### Stored data
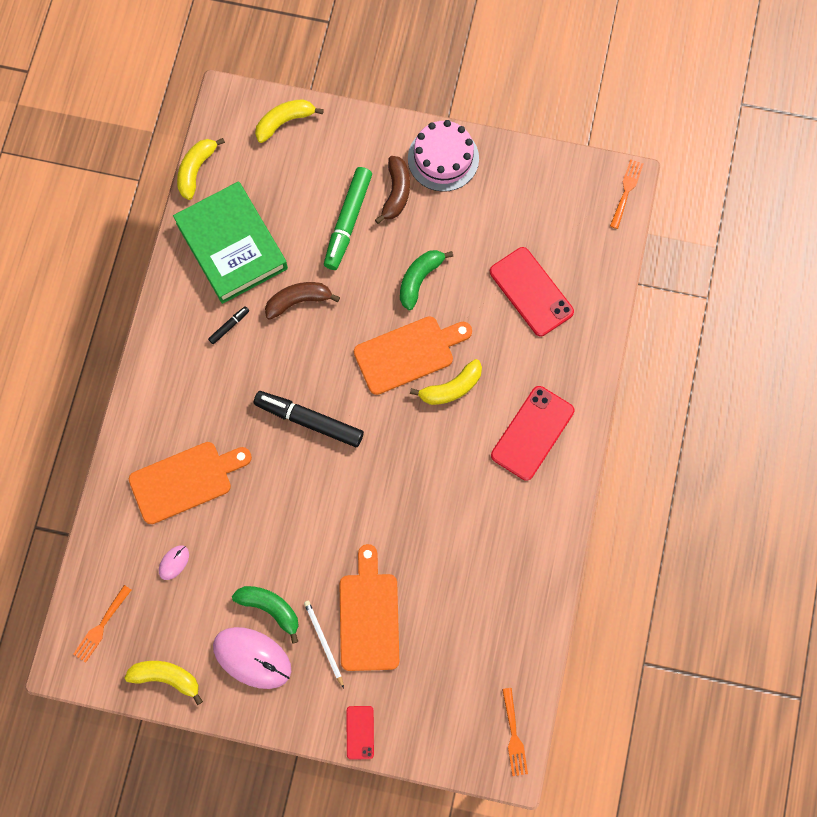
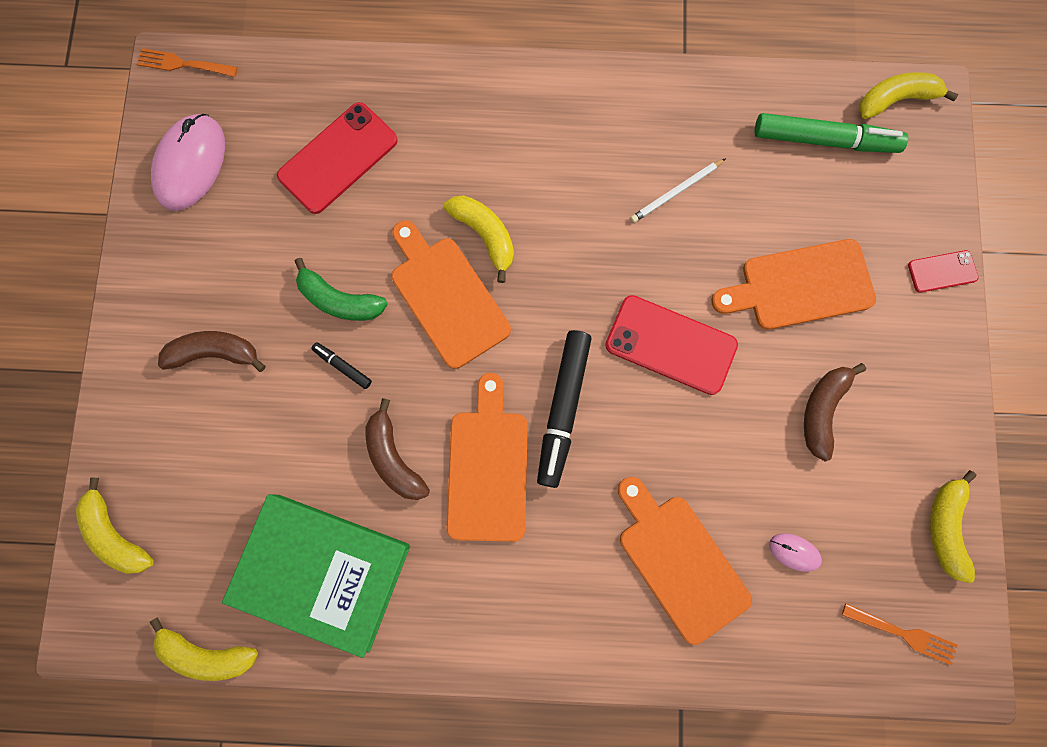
camera: 100 degrees left, 5 degrees up
(229, 326) = (446, 548): black marker -> black marker (343, 366)
(232, 246) = (323, 571): green book -> green book turned 60 degrees clockwise
(252, 658) = (890, 420): pink mouse -> pink mouse (191, 164)
(270, 608) = (822, 410): green banana -> brown banana
(278, 362) = (488, 468): none -> orange cutting board
(323, 642) = (847, 335): white pencil -> white pencil (676, 192)
(348, 222) = (266, 411): green marker -> green marker (824, 140)
(443, 158) = (156, 299): pink cake -> none
(514, 735) = (895, 99): orange fork -> yellow banana
(532, 433) = (527, 130): red phone -> red phone (671, 344)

### Problem details
Restate every line above word for word. Do not carry over the images.

### Solution for this exercise
camera: 100 degrees left, 5 degrees up
(229, 326) = (446, 548): black marker -> black marker (343, 366)
(232, 246) = (323, 571): green book -> green book turned 60 degrees clockwise
(252, 658) = (890, 420): pink mouse -> pink mouse (191, 164)
(270, 608) = (822, 410): green banana -> brown banana
(278, 362) = (488, 468): none -> orange cutting board
(323, 642) = (847, 335): white pencil -> white pencil (676, 192)
(348, 222) = (266, 411): green marker -> green marker (824, 140)
(443, 158) = (156, 299): pink cake -> none
(514, 735) = (895, 99): orange fork -> yellow banana
(532, 433) = (527, 130): red phone -> red phone (671, 344)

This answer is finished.